[[ Dataset open ]]

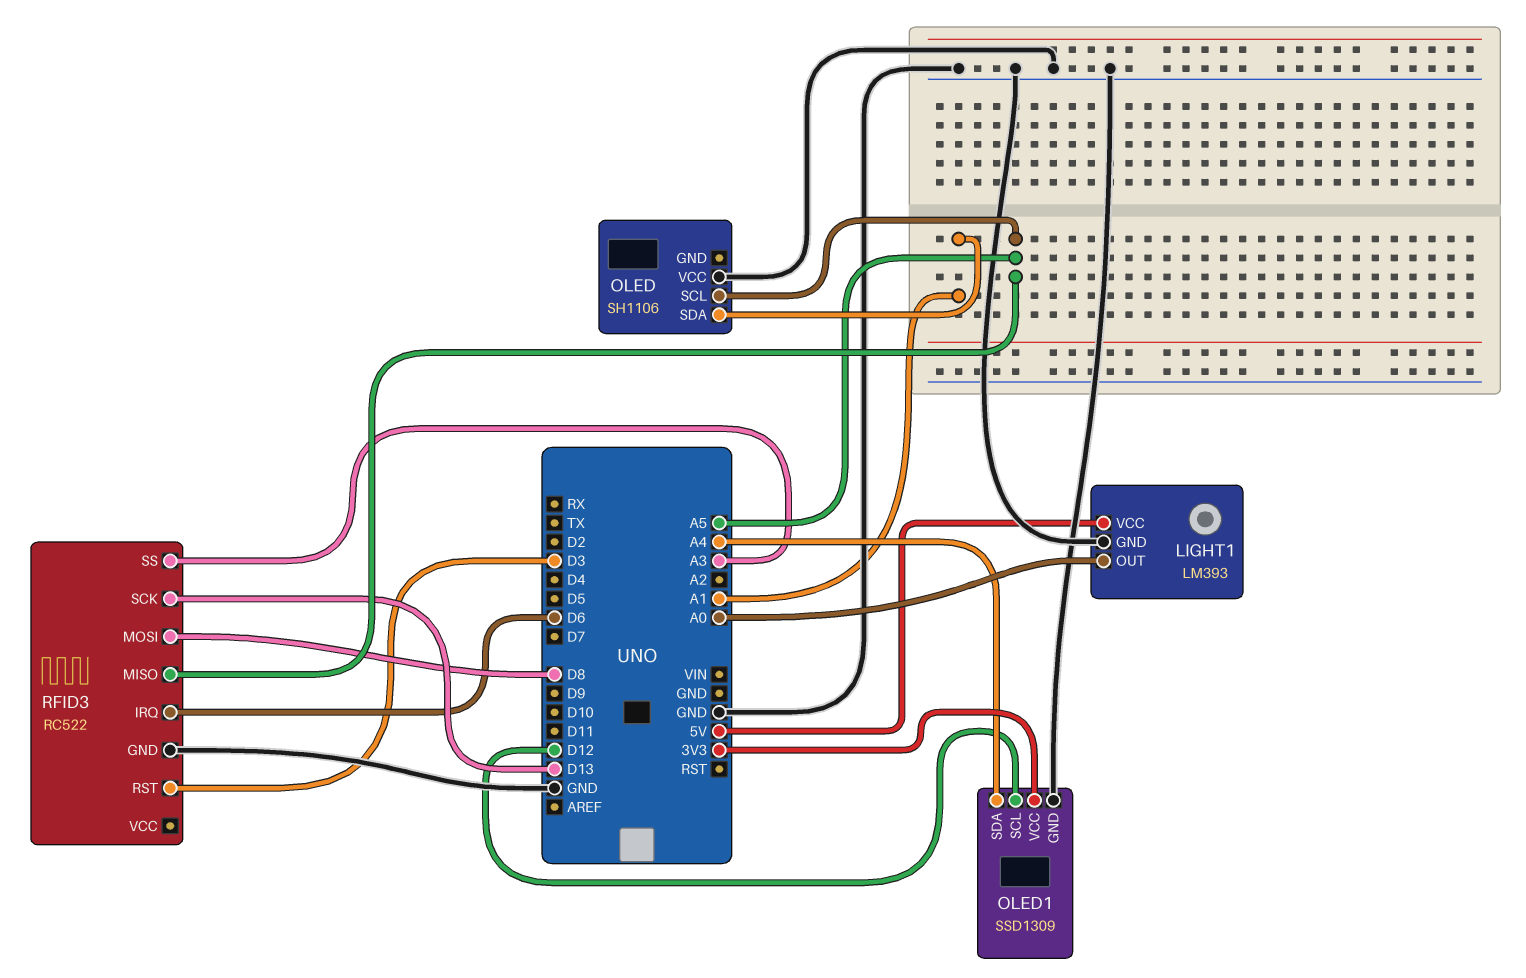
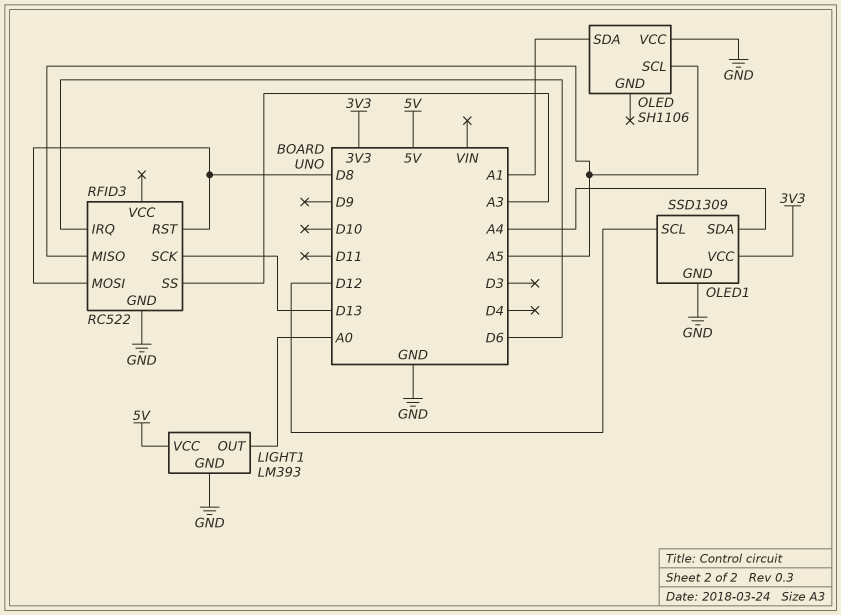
RFID3 pin RST: D3 -> D8

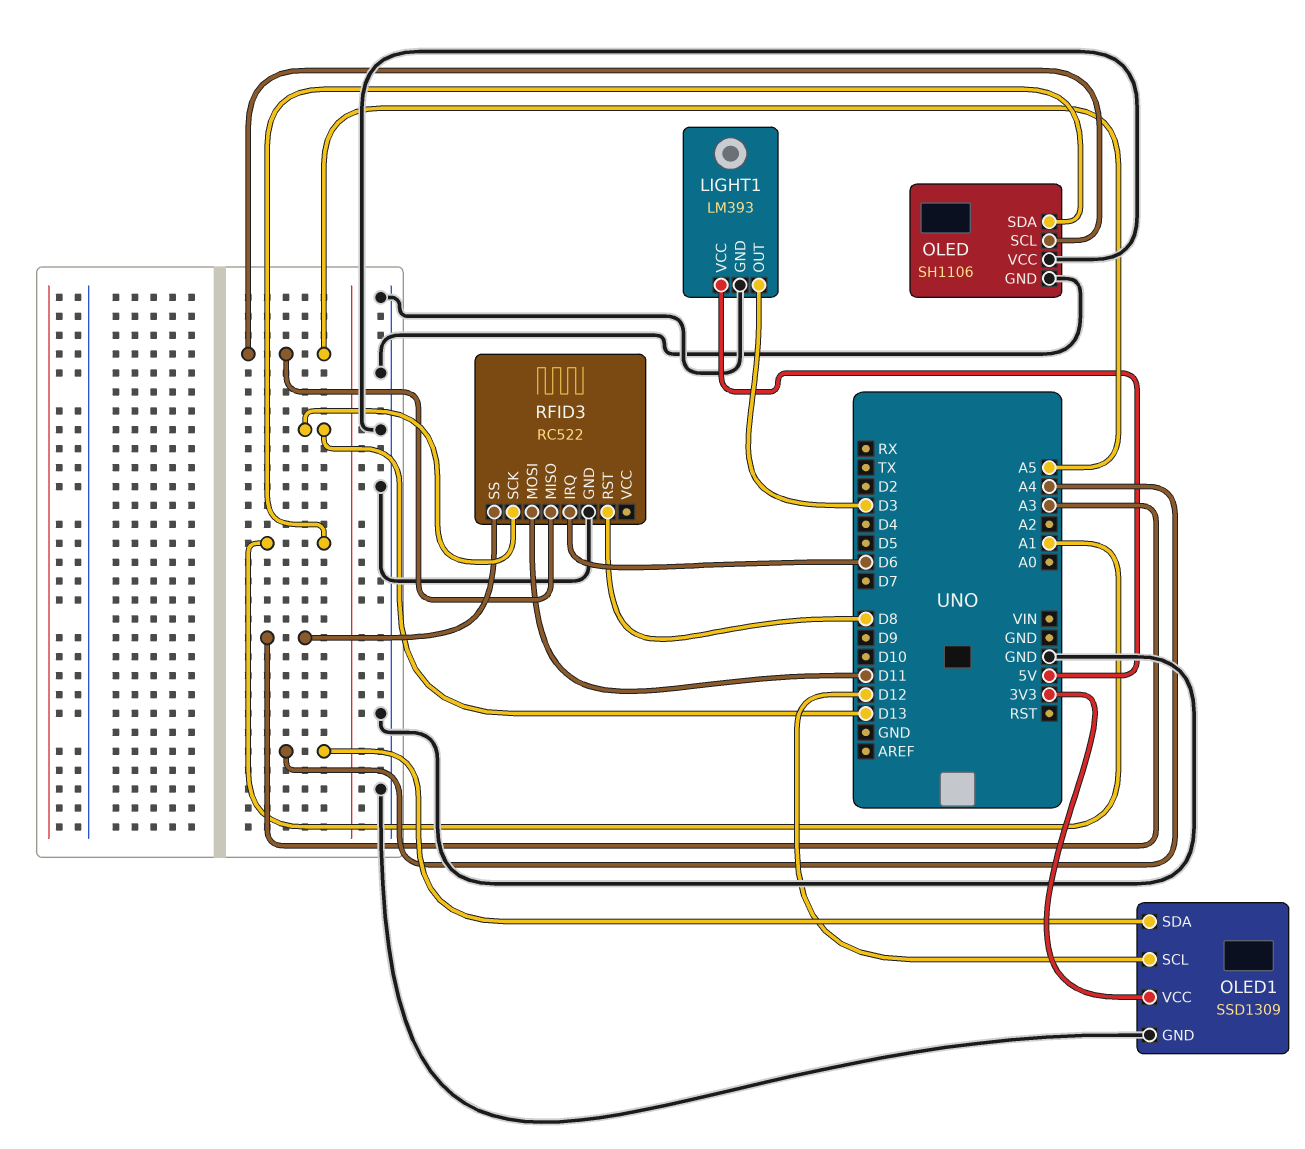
LIGHT1 pin OUT: A0 -> D3
OLED pin GND: none -> GND
RFID3 pin MOSI: D8 -> D11

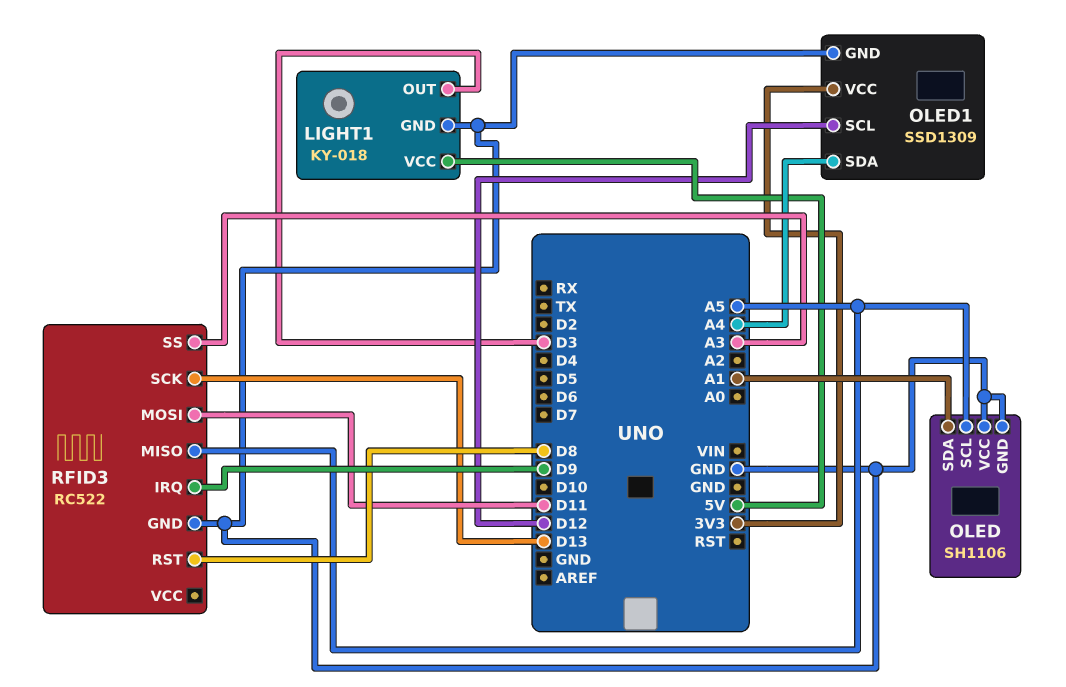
LIGHT1: LM393 -> KY-018
RFID3 pin IRQ: D6 -> D9

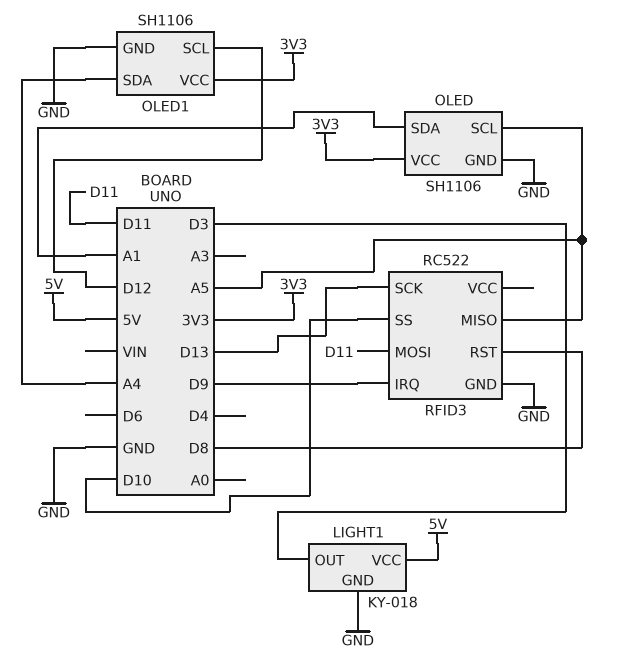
OLED pin VCC: GND -> 3V3
OLED1: SSD1309 -> SH1106
RFID3 pin SS: A3 -> D10

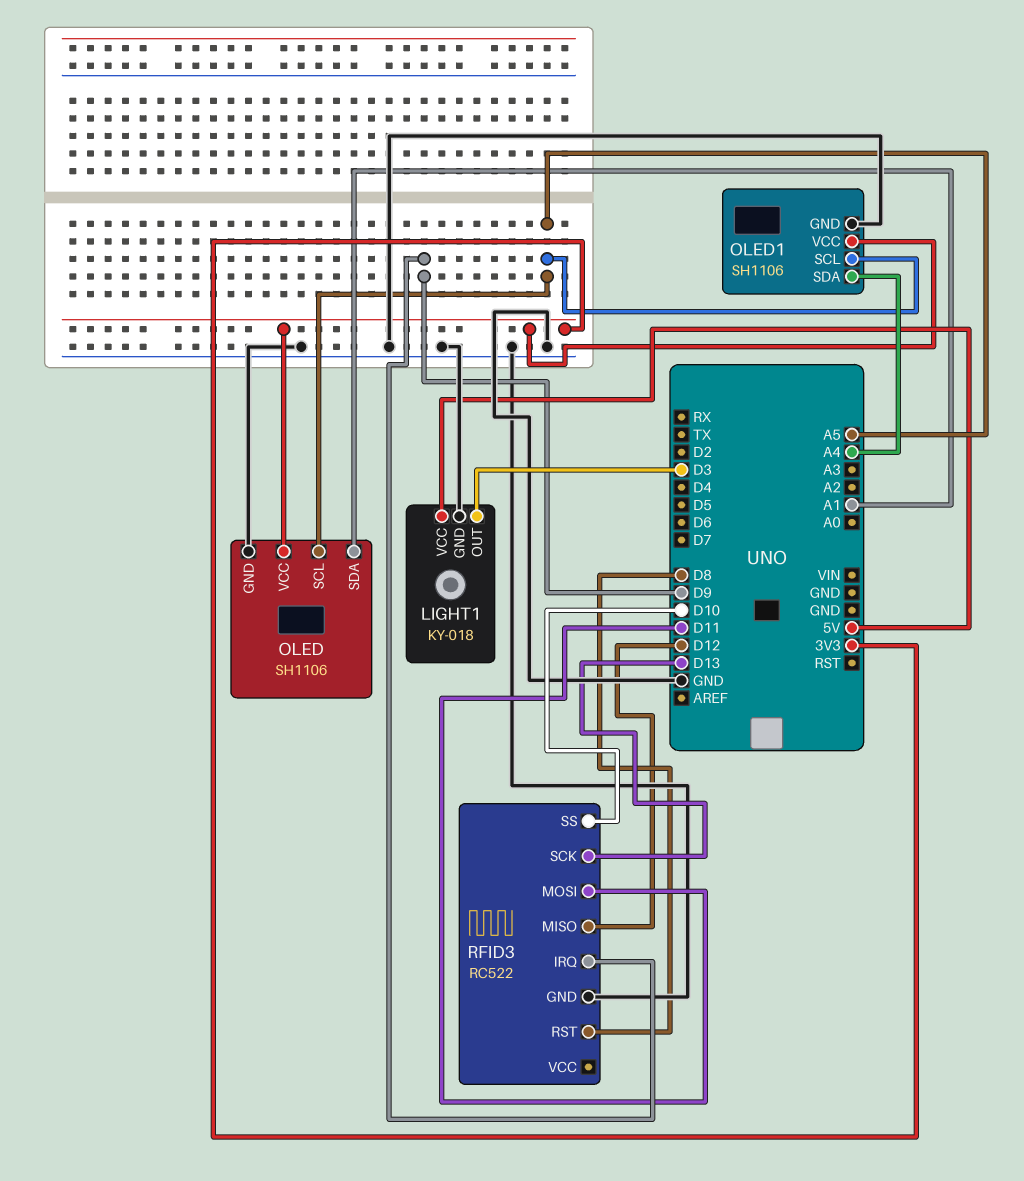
OLED1 pin SCL: D12 -> A5
RFID3 pin MISO: A5 -> D12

[[ Dataset closed ]]

* _Goal of the exercise_
Skip every picture. Repeat word for word the lines from the line holding "RFID3 pin MOSI: D8 -> D11" through the end of the entries above.

* _Task solution_
RFID3 pin MOSI: D8 -> D11

LIGHT1: LM393 -> KY-018
RFID3 pin IRQ: D6 -> D9

OLED pin VCC: GND -> 3V3
OLED1: SSD1309 -> SH1106
RFID3 pin SS: A3 -> D10

OLED1 pin SCL: D12 -> A5
RFID3 pin MISO: A5 -> D12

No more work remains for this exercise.